**Instructions to follow**
Extract the records below word for word and ignore the images.

[Records from a data collection]
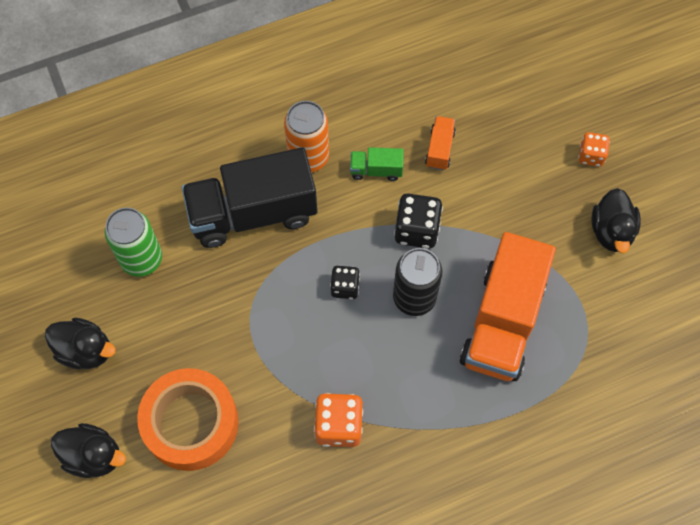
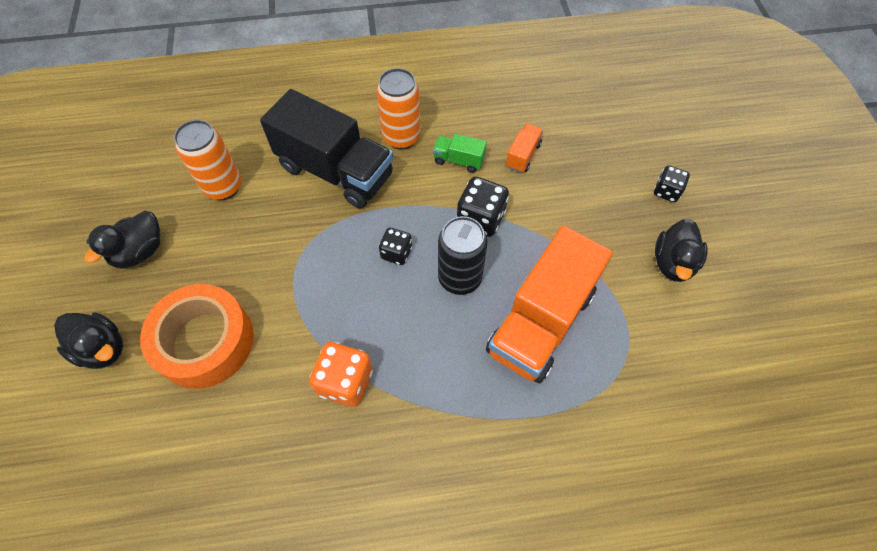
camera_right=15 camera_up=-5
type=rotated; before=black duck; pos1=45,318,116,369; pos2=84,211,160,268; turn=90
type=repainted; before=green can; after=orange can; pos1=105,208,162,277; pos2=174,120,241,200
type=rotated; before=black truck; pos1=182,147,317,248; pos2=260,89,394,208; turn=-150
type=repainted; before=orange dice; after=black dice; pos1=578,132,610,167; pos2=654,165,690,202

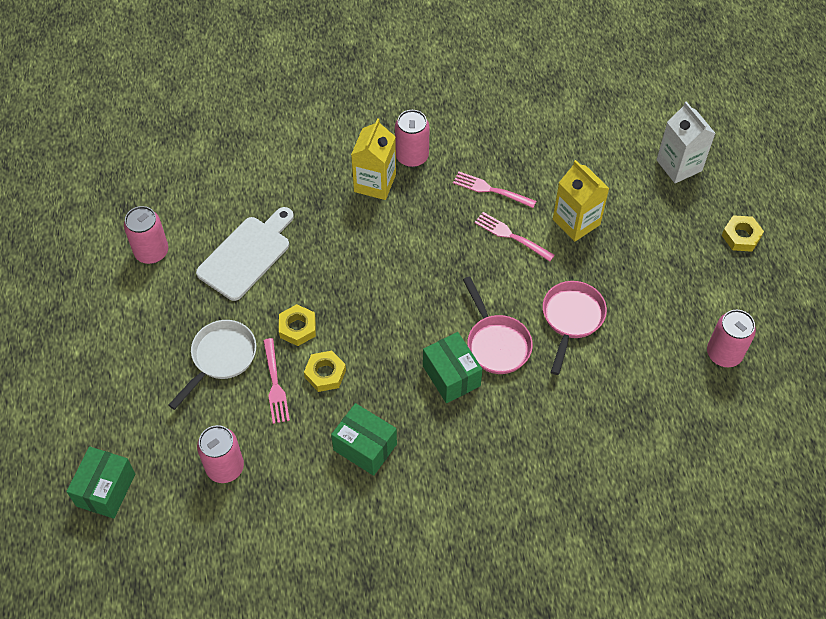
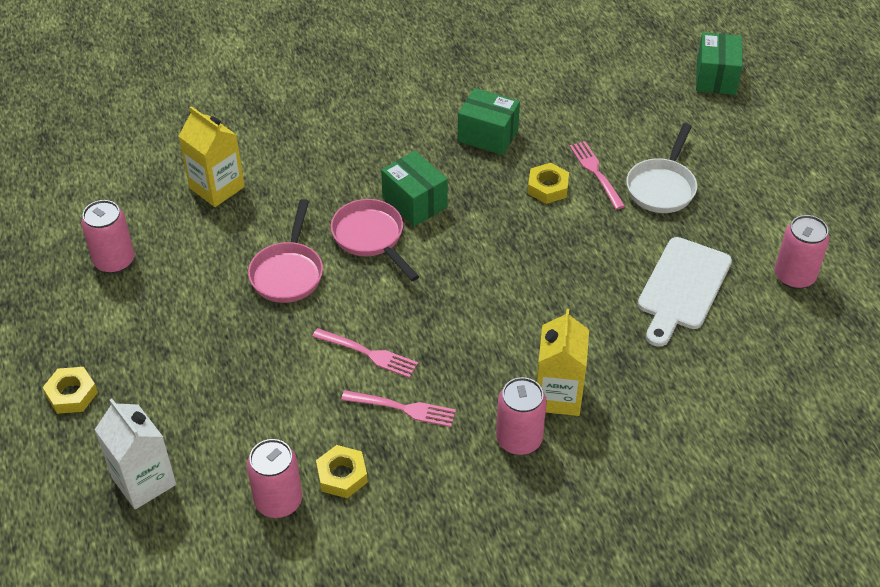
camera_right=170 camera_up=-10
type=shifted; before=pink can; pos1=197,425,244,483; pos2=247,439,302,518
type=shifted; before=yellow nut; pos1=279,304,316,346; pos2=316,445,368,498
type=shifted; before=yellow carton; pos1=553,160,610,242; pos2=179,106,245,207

**Solution below**
camera_right=15 camera_up=-5
type=rotated; before=black duck; pos1=45,318,116,369; pos2=84,211,160,268; turn=90
type=repainted; before=green can; after=orange can; pos1=105,208,162,277; pos2=174,120,241,200
type=rotated; before=black truck; pos1=182,147,317,248; pos2=260,89,394,208; turn=-150
type=repainted; before=orange dice; after=black dice; pos1=578,132,610,167; pos2=654,165,690,202

camera_right=170 camera_up=-10
type=shifted; before=pink can; pos1=197,425,244,483; pos2=247,439,302,518
type=shifted; before=yellow nut; pos1=279,304,316,346; pos2=316,445,368,498
type=shifted; before=yellow carton; pos1=553,160,610,242; pos2=179,106,245,207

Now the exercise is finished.